Two-dimensional motion records:
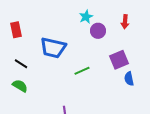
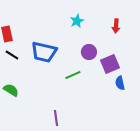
purple circle: (98, 31) -> (89, 52), moved
black line: (21, 64) -> (12, 55), moved

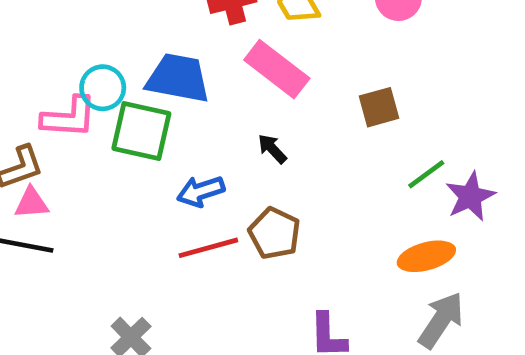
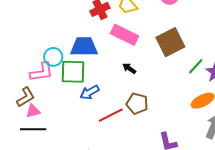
brown square: (379, 107) -> (170, 42), size x1.6
blue arrow: (201, 191) -> (90, 92), moved

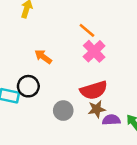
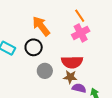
orange arrow: (43, 57) -> (41, 26), size x1.5
black circle: (28, 86) -> (34, 47), moved

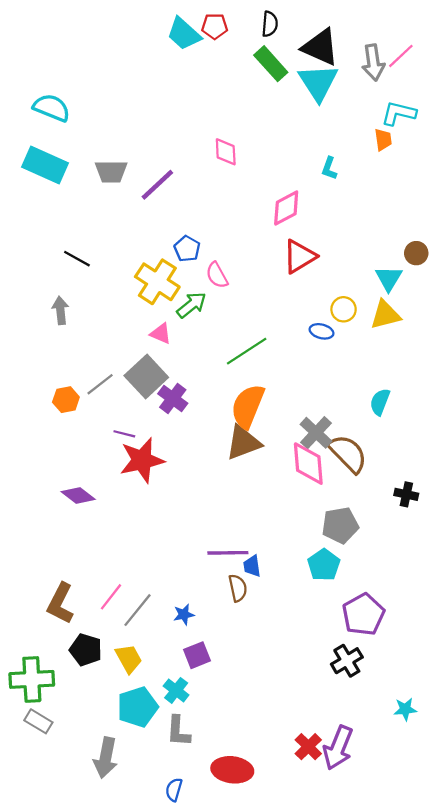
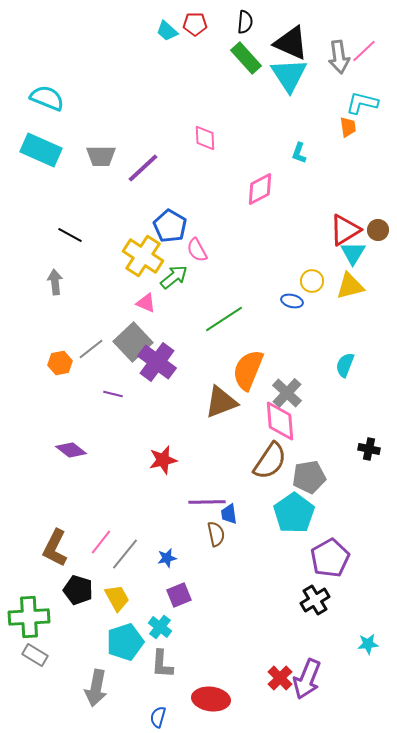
cyan trapezoid: (184, 34) -> (167, 31), size x0.7
blue pentagon: (187, 249) -> (170, 226), size x1.4
red triangle: (299, 256) -> (345, 230), moved
purple cross: (173, 399) -> (157, 362), size x1.4
orange semicircle: (248, 406) -> (248, 370), moved
brown semicircle: (348, 454) -> (270, 461), moved, turned 78
red star: (142, 460) -> (163, 460), moved, size x0.7
cyan pentagon: (324, 565) -> (294, 513), size x1.4

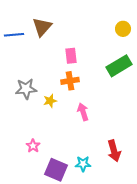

** Problem description **
An exact copy of the lines above from the one with "blue arrow: (201, 191) -> (90, 92), moved" up to and including the one with "brown semicircle: (348, 454)" is required; reproduce only those lines, omitting all pictures.

** Answer area **
blue arrow: (201, 191) -> (90, 92), moved

orange arrow: (43, 57) -> (41, 26), size x1.5
black circle: (28, 86) -> (34, 47), moved

cyan trapezoid: (184, 34) -> (167, 31), size x0.7
blue pentagon: (187, 249) -> (170, 226), size x1.4
red triangle: (299, 256) -> (345, 230), moved
purple cross: (173, 399) -> (157, 362), size x1.4
orange semicircle: (248, 406) -> (248, 370), moved
brown semicircle: (348, 454) -> (270, 461), moved, turned 78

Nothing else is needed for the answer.